_TRY IT_
For every record beneath this instruction, give an exact repetition, omitting images.

_GIVEN DATA_
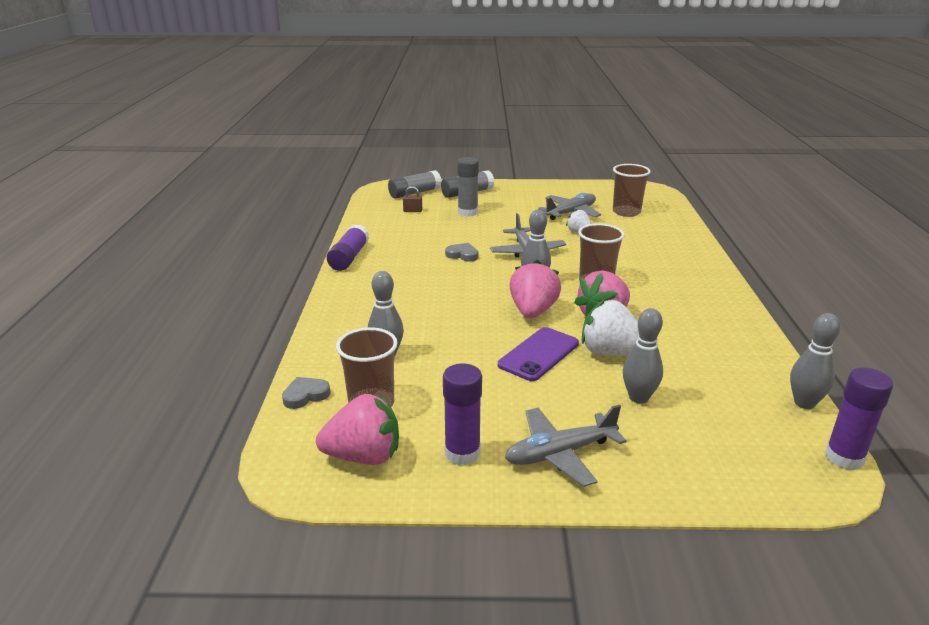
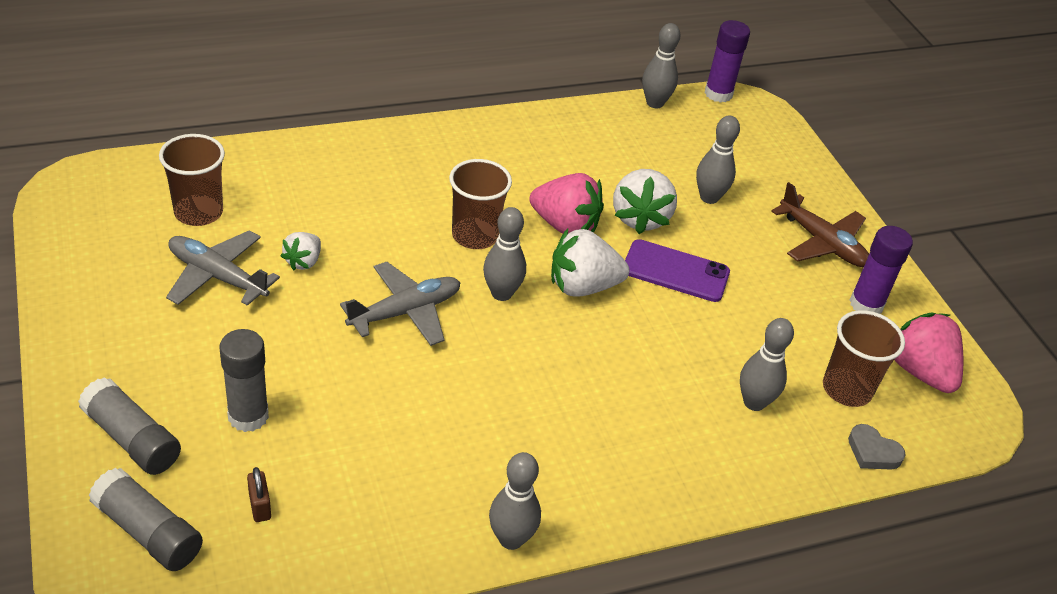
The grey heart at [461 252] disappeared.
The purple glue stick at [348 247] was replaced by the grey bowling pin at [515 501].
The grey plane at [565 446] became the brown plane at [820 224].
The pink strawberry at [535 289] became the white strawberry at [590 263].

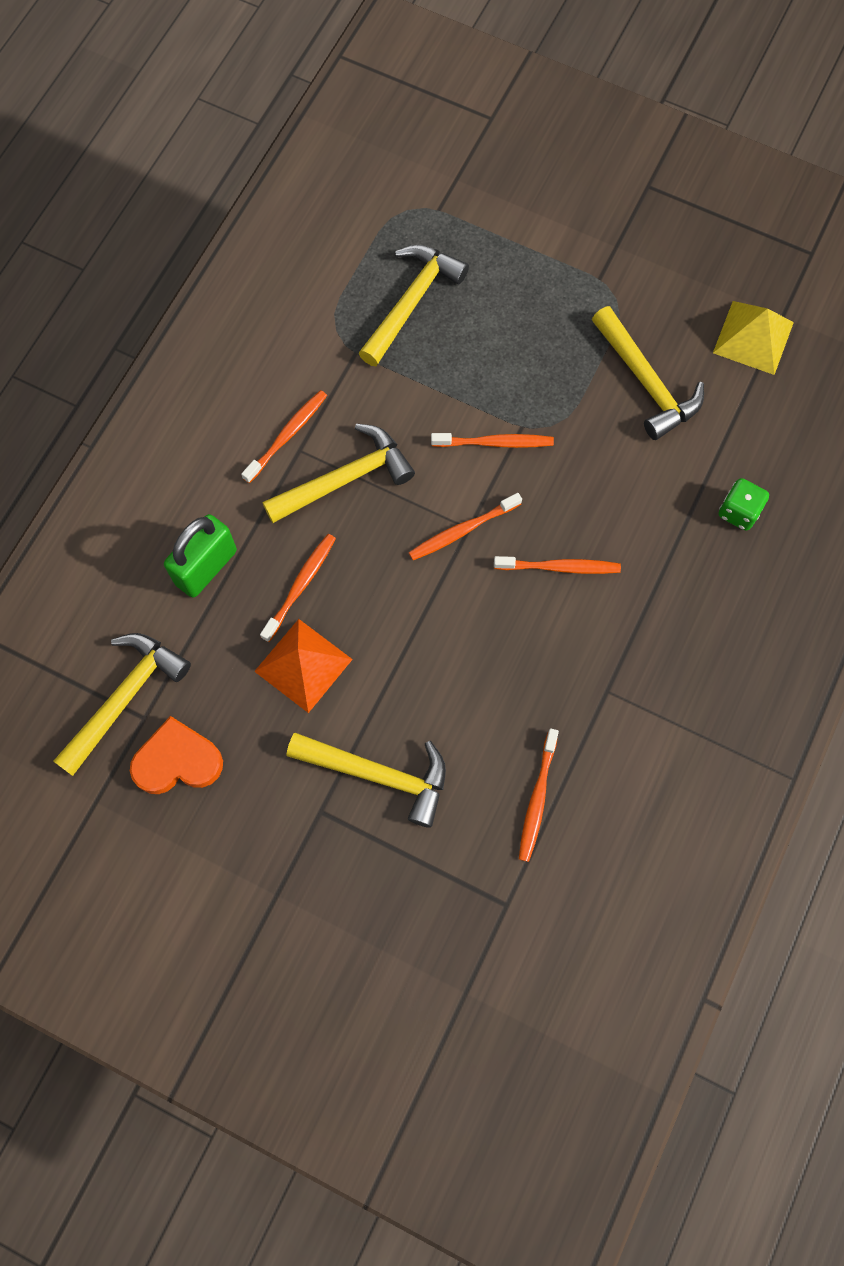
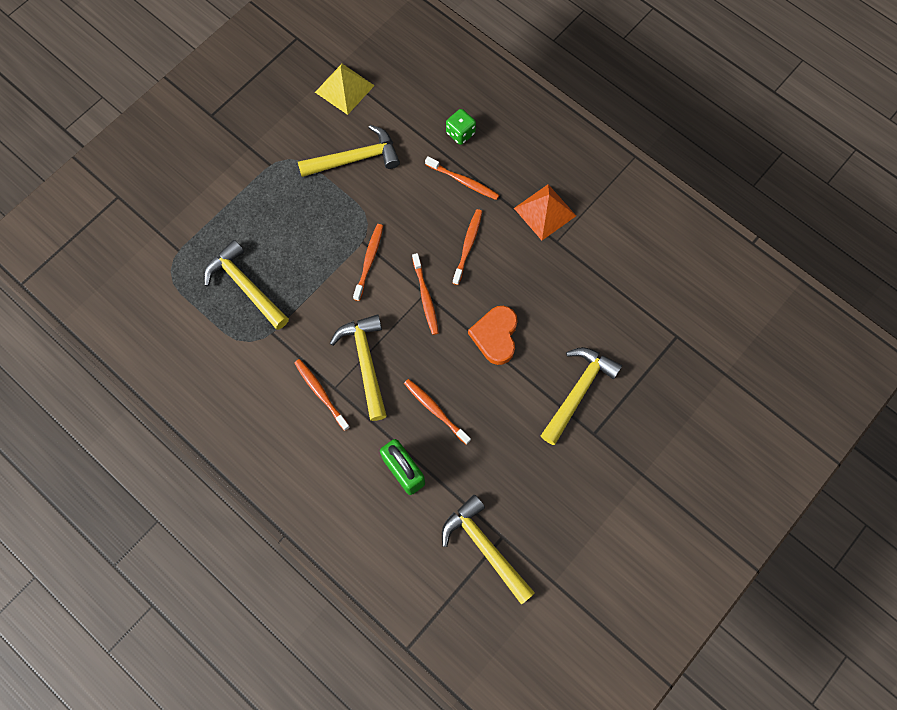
The orange heart moved from [176 755] to [493 335].
The orange pyramid moved from [303 666] to [545 212].
The orange toothbrush moved from [539 795] to [462 178].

_COMPLETED EXERCISE_
The grey heart at [461 252] disappeared.
The purple glue stick at [348 247] was replaced by the grey bowling pin at [515 501].
The grey plane at [565 446] became the brown plane at [820 224].
The pink strawberry at [535 289] became the white strawberry at [590 263].

The orange heart moved from [176 755] to [493 335].
The orange pyramid moved from [303 666] to [545 212].
The orange toothbrush moved from [539 795] to [462 178].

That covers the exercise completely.